# Task directions
Go to the line containing "black toothbrush: 0 -> 4" in the records below. Repeat it and the lines after it exactly, all the way to the end.

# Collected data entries
/---
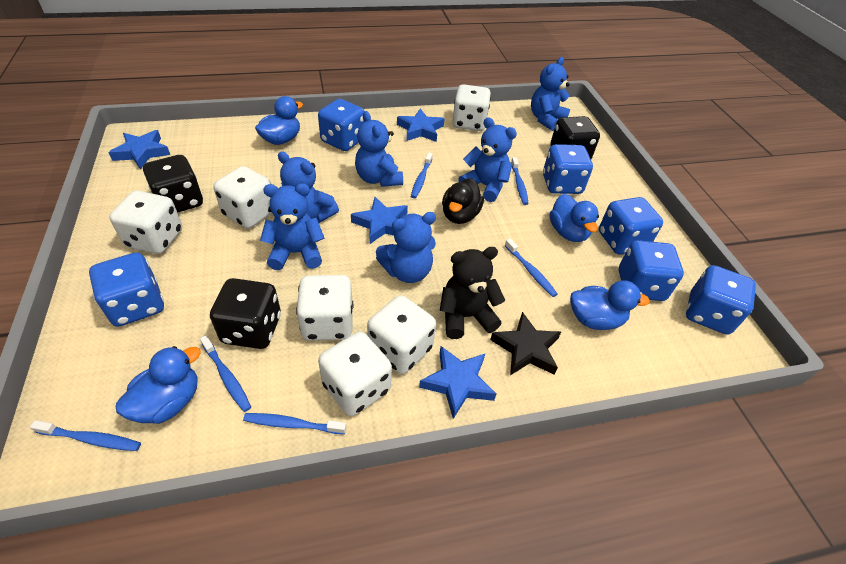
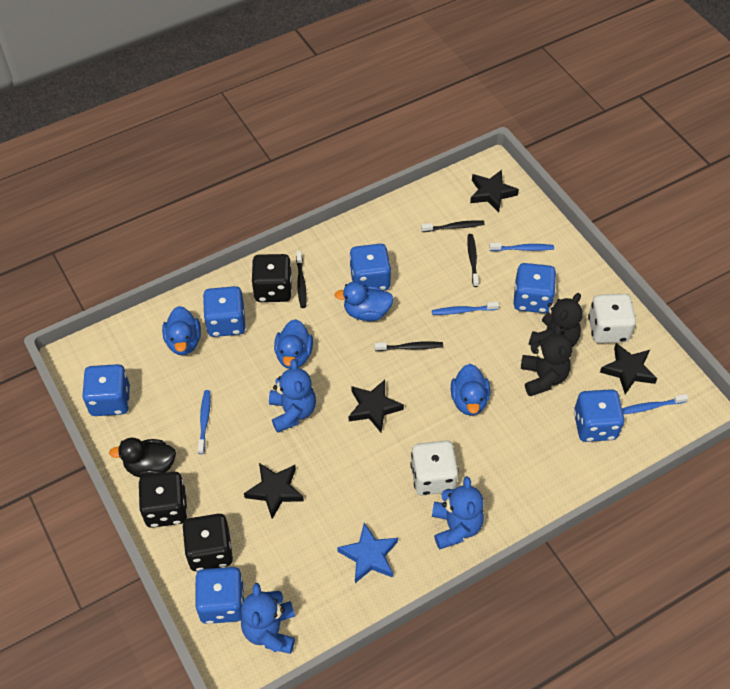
black star: 1 -> 4
black teddy bear: 1 -> 2
black toothbrush: 0 -> 4
blue star: 4 -> 1
blue teddy bear: 6 -> 3
blue toothbrush: 6 -> 4
white dice: 6 -> 2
\---
# Written answer
black toothbrush: 0 -> 4
blue star: 4 -> 1
blue teddy bear: 6 -> 3
blue toothbrush: 6 -> 4
white dice: 6 -> 2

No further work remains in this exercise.